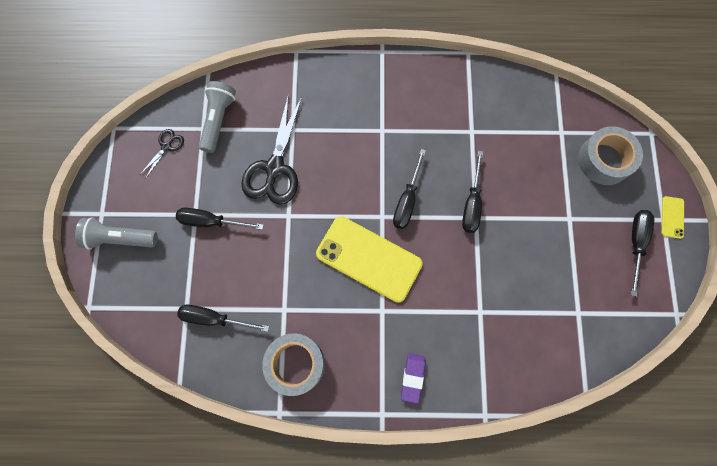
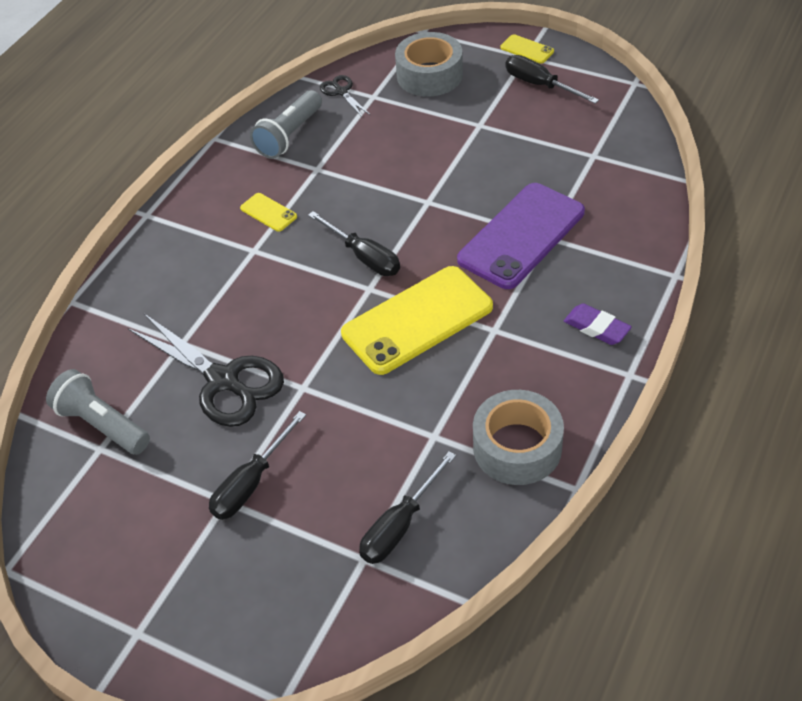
camera: 60 degrees left, 25 degrees down
(120, 238) = (197, 617): grey flashlight -> grey flashlight (289, 135)
(166, 147) = (93, 505): black scissors -> black scissors (341, 92)
(418, 122) = (268, 212): none -> yellow phone
(472, 203) = (408, 199): black screwdriver -> none
(473, 294) = (521, 236): none -> purple phone

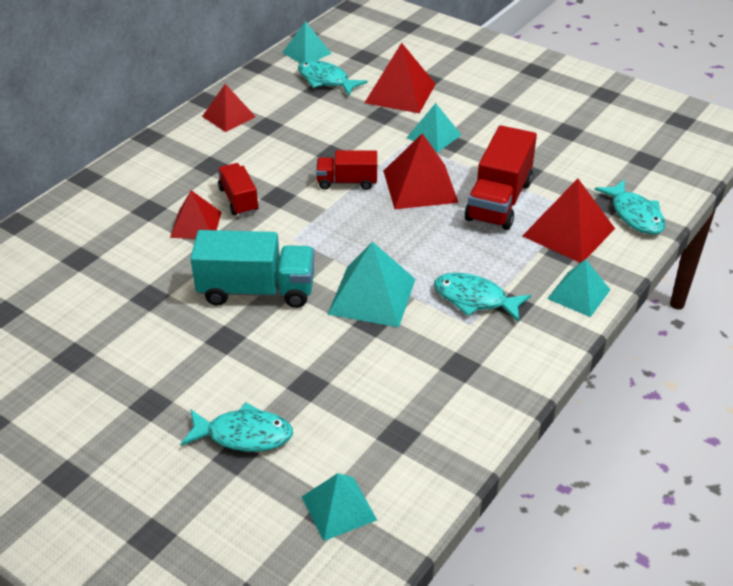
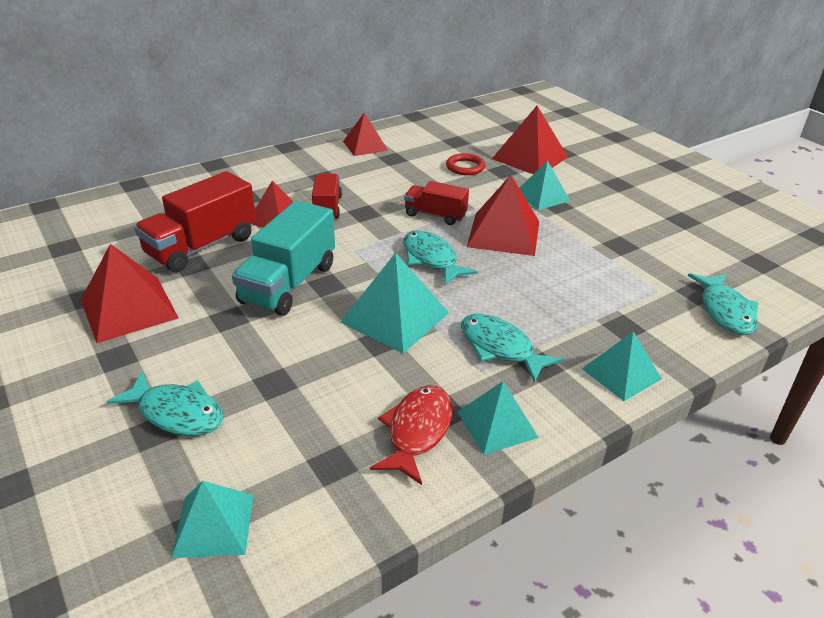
camera: 20 degrees right, 5 degrees down
(257, 290) = (289, 284): turquoise truck -> turquoise truck turned 90 degrees clockwise
(306, 53) = (463, 114): turquoise pyramid -> turquoise pyramid (497, 424)
(326, 80) = (468, 136): turquoise fish -> turquoise fish (432, 259)
(344, 119) = (465, 167): none -> red ring
(448, 389) = (417, 431): none -> red fish
(499, 201) = (578, 264): red truck -> red truck (202, 246)
(568, 232) = (639, 309): red pyramid -> red pyramid (128, 308)

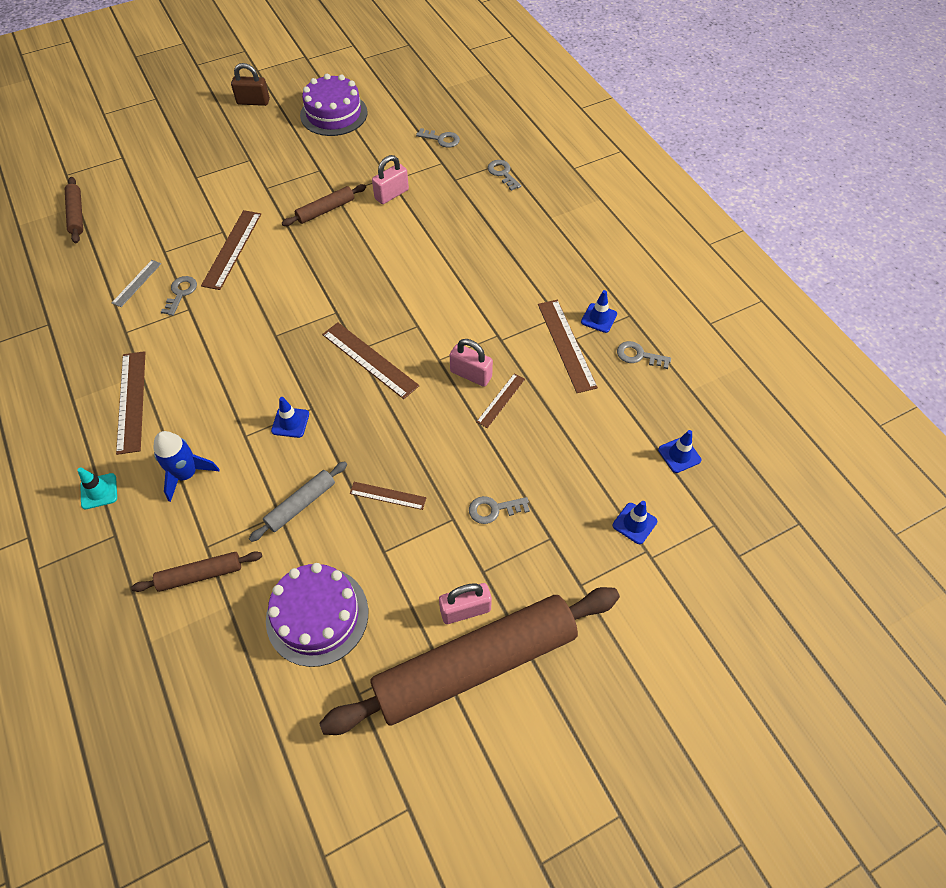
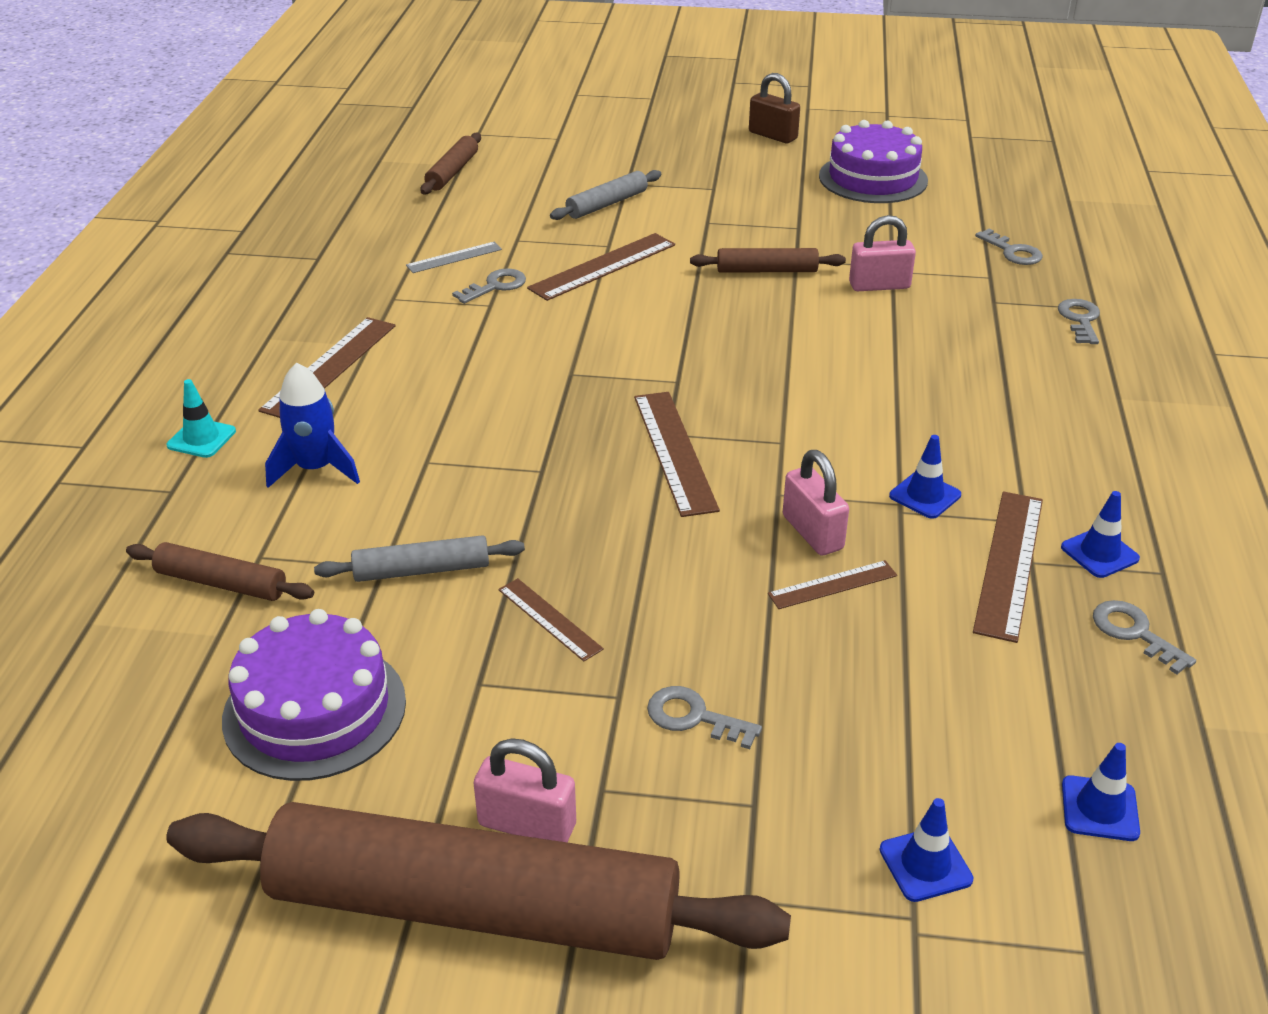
camera: 35 degrees right, 20 degrees down
(196, 199) = (607, 204): none -> grey rolling pin
(290, 422) = (498, 473): blue traffic cone -> blue traffic cone (925, 495)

----

> **Task instructions**
Those lines above that contain the string "black" should be returned.

> **Solution below**
(166, 147) = (93, 505): black scissors -> black scissors (341, 92)
(472, 203) = (408, 199): black screwdriver -> none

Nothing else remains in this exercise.